§ WORK ITEM
Without the pictures, print each of the records below exactly as it appears.

§ Object transformation records
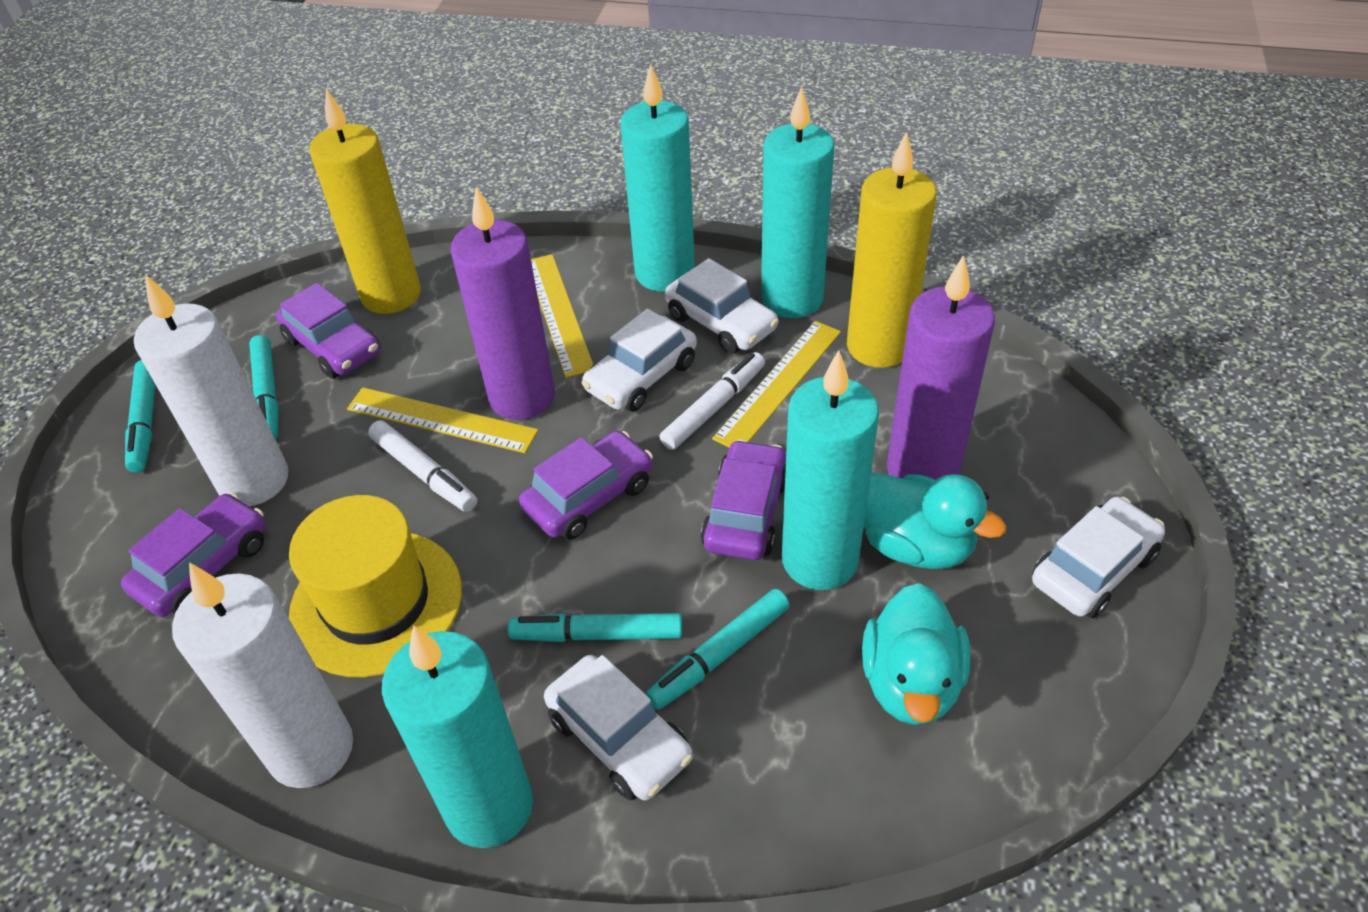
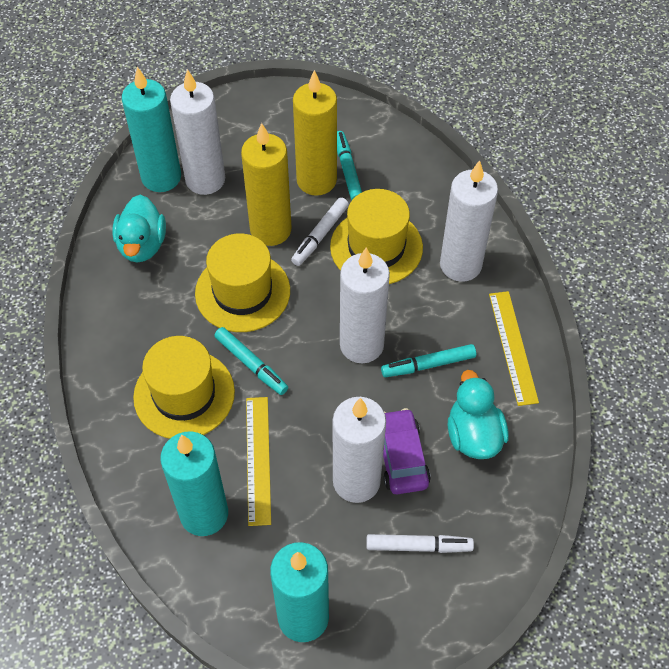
purple candle: 2 -> 0
purple car: 4 -> 1
turquoise candle: 4 -> 3
turquoise marker: 4 -> 3
white candle: 2 -> 4
white car: 4 -> 0
yellow hat: 1 -> 3
yellow ruler: 3 -> 2

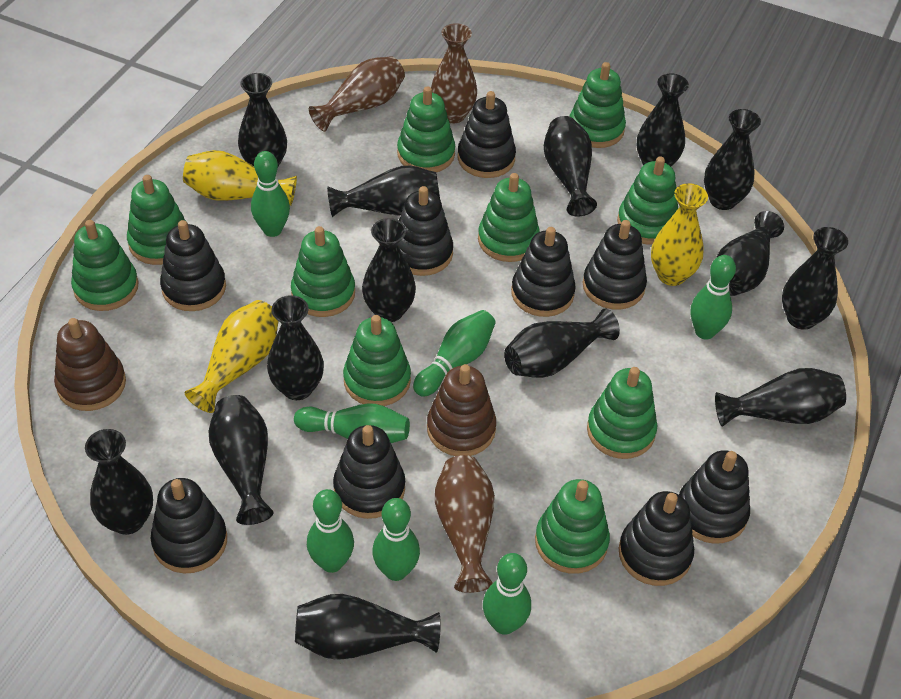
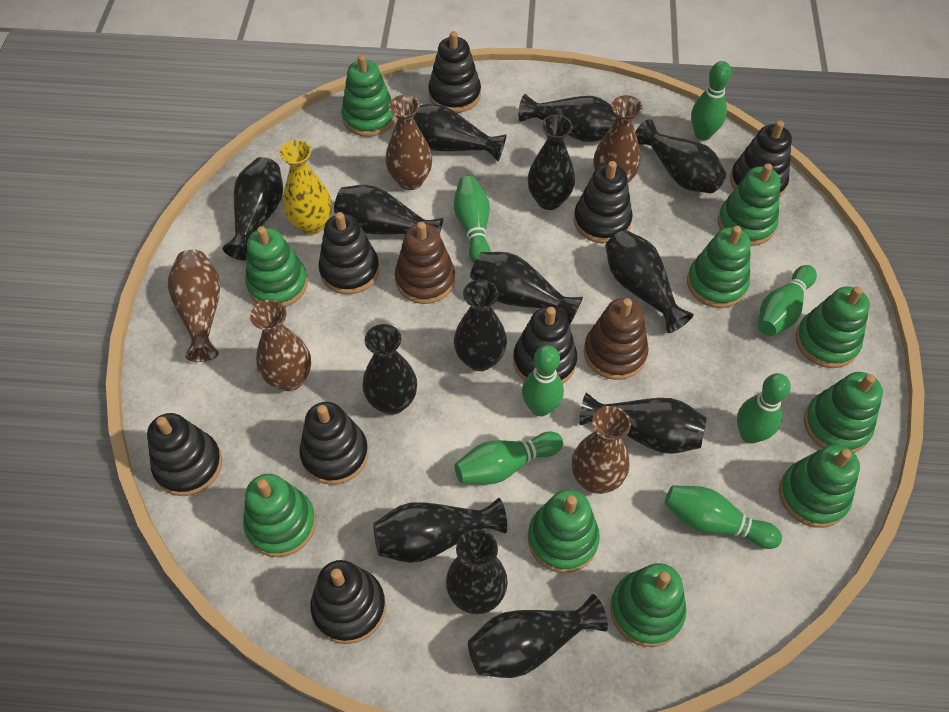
black stacking toy: 9 -> 8
brown vase: 3 -> 5
yellow vase: 3 -> 1

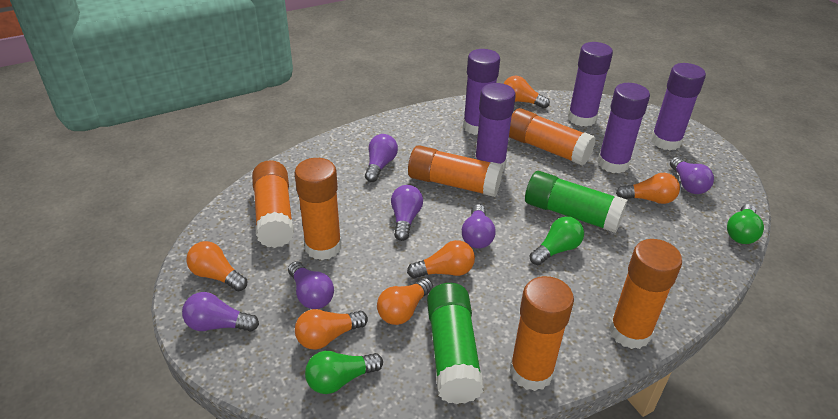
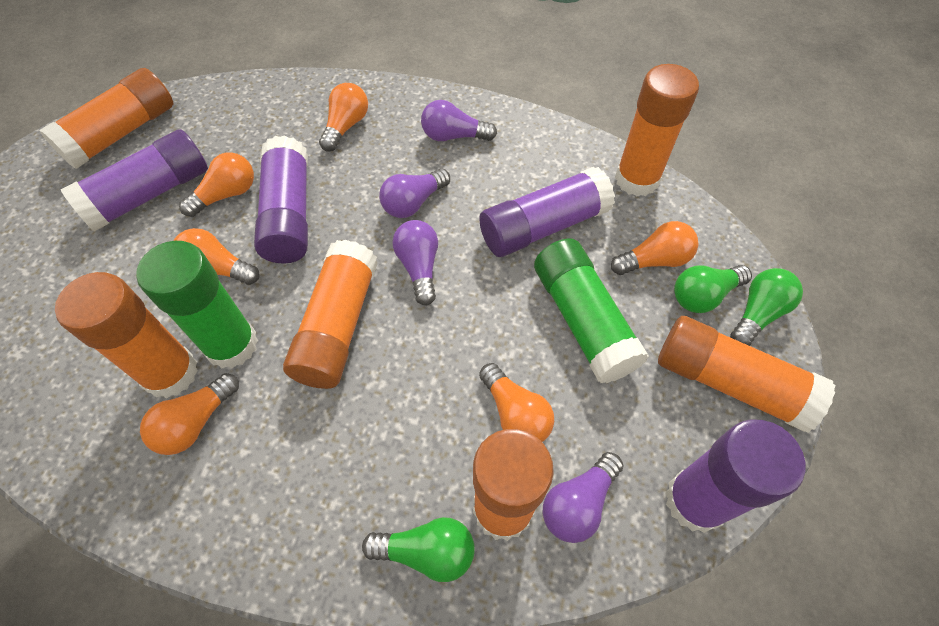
purple glue stick: 5 -> 4
purple light bulb: 6 -> 4

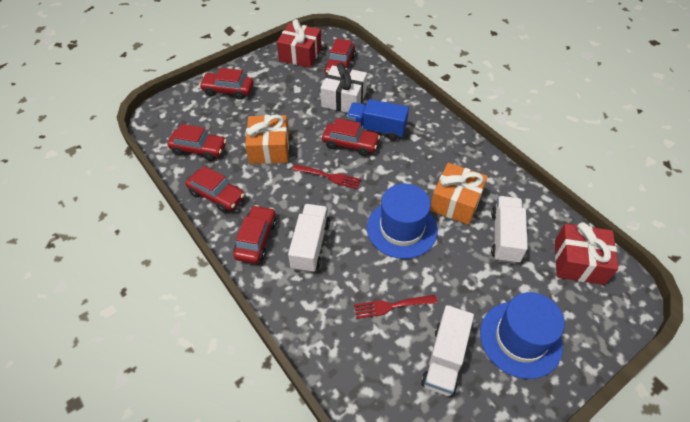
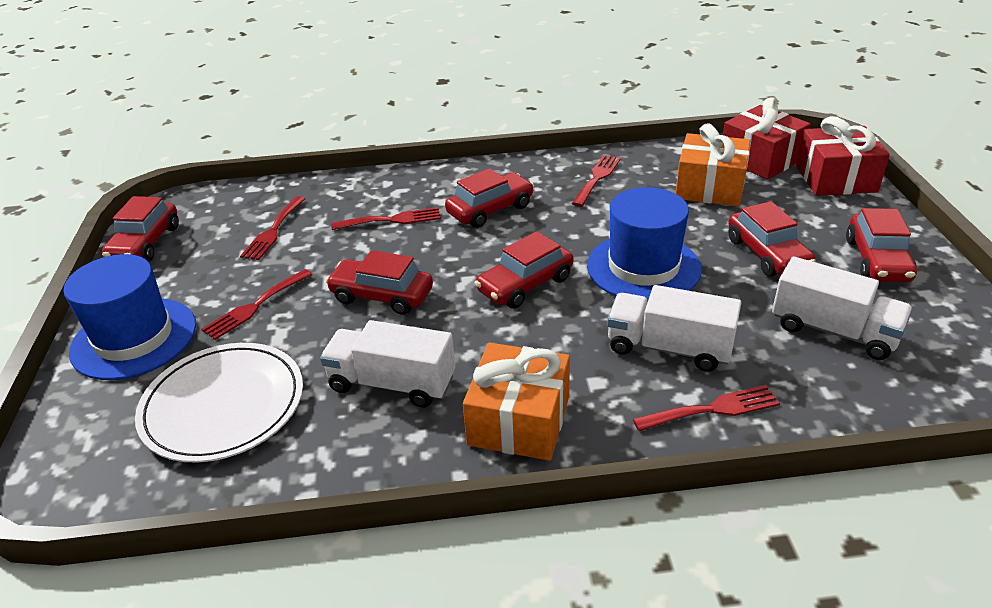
blue truck: 1 -> 0
red fork: 2 -> 5
white gift: 1 -> 0
white plate: 0 -> 1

§ RESPONSE AREA
purple candle: 2 -> 0
purple car: 4 -> 1
turquoise candle: 4 -> 3
turquoise marker: 4 -> 3
white candle: 2 -> 4
white car: 4 -> 0
yellow hat: 1 -> 3
yellow ruler: 3 -> 2

black stacking toy: 9 -> 8
brown vase: 3 -> 5
yellow vase: 3 -> 1

purple glue stick: 5 -> 4
purple light bulb: 6 -> 4

blue truck: 1 -> 0
red fork: 2 -> 5
white gift: 1 -> 0
white plate: 0 -> 1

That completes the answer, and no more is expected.